[Collection entries]
^^^^^^^^^^^^^^^^
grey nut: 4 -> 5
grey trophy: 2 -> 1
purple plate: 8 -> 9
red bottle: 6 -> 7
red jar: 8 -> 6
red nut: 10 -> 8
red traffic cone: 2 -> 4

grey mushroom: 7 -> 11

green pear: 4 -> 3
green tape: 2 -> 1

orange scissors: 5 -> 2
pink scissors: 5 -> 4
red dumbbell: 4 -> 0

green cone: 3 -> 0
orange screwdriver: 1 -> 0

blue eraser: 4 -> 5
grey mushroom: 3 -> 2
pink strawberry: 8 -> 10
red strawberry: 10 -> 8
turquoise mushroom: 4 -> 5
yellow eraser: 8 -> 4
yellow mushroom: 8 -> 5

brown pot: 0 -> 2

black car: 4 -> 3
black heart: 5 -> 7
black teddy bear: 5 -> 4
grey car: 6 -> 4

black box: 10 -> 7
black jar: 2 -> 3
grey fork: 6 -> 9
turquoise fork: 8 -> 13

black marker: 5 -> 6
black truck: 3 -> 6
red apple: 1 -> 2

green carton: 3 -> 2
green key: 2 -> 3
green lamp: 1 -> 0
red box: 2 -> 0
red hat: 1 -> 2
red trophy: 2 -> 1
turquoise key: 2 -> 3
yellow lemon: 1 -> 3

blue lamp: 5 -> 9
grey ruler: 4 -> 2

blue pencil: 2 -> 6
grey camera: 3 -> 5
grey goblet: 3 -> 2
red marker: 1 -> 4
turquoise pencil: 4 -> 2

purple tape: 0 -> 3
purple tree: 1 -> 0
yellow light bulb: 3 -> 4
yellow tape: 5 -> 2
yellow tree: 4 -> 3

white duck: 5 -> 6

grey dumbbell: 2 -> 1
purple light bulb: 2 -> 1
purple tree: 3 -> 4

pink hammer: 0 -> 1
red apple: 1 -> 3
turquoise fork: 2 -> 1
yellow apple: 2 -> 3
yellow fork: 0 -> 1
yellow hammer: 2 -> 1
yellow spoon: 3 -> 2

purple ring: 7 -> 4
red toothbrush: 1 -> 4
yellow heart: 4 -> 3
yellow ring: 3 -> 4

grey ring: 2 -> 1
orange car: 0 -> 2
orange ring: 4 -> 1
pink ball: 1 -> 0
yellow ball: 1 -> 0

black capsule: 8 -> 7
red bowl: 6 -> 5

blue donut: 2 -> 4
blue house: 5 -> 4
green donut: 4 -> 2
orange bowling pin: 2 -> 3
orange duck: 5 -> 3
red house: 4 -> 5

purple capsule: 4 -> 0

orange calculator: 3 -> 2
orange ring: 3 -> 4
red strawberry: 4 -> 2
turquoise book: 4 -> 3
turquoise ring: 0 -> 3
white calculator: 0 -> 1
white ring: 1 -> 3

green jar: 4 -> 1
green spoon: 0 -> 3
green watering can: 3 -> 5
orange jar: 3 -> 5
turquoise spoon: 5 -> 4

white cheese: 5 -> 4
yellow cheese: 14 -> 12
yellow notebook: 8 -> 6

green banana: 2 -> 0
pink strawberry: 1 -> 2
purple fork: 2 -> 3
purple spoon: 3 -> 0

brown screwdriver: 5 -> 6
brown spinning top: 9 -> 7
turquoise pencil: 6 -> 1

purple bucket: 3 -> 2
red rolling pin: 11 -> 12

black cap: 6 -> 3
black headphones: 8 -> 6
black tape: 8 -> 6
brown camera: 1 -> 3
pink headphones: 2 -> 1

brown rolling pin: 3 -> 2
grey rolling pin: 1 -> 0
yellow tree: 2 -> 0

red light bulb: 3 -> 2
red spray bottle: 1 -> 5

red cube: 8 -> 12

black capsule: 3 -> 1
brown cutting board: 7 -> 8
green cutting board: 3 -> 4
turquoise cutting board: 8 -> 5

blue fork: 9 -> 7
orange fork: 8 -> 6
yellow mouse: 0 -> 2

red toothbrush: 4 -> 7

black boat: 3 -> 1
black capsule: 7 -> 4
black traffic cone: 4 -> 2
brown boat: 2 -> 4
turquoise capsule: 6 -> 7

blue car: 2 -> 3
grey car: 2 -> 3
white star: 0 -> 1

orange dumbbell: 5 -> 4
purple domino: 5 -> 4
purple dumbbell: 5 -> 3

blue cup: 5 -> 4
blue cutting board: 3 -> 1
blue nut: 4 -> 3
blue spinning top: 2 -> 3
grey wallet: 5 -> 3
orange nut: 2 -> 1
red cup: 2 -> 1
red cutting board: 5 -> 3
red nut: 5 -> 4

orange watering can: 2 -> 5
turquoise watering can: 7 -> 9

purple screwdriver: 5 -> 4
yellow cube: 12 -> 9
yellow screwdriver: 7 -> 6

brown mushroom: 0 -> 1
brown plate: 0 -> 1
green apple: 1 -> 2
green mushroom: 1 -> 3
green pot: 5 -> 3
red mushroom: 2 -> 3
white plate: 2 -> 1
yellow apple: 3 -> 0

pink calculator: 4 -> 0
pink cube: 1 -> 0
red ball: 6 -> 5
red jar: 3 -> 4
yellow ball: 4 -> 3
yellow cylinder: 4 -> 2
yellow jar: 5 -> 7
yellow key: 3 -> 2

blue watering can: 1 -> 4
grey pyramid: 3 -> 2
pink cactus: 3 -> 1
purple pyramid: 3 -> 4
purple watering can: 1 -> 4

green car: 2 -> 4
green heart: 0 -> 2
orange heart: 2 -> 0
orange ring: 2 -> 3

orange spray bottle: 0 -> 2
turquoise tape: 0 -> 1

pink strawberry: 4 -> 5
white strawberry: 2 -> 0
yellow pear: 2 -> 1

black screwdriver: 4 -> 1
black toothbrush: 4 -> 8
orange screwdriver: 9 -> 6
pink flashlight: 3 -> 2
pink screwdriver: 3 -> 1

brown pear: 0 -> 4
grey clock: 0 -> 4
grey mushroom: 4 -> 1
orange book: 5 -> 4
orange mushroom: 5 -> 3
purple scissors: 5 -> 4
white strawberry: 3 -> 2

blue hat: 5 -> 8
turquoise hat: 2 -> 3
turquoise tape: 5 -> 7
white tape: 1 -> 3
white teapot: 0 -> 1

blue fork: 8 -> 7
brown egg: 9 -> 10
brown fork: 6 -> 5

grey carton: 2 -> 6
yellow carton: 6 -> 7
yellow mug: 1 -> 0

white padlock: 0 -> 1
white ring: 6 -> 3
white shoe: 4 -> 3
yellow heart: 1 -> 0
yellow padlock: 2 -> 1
^^^^^^^^^^^^^^^^
▶ Job:
The lines of the data, from the first through the one containing "turquoise mushroom: 4 -> 5", are to be transcribed exactly.

▶ Answer section:
grey nut: 4 -> 5
grey trophy: 2 -> 1
purple plate: 8 -> 9
red bottle: 6 -> 7
red jar: 8 -> 6
red nut: 10 -> 8
red traffic cone: 2 -> 4

grey mushroom: 7 -> 11

green pear: 4 -> 3
green tape: 2 -> 1

orange scissors: 5 -> 2
pink scissors: 5 -> 4
red dumbbell: 4 -> 0

green cone: 3 -> 0
orange screwdriver: 1 -> 0

blue eraser: 4 -> 5
grey mushroom: 3 -> 2
pink strawberry: 8 -> 10
red strawberry: 10 -> 8
turquoise mushroom: 4 -> 5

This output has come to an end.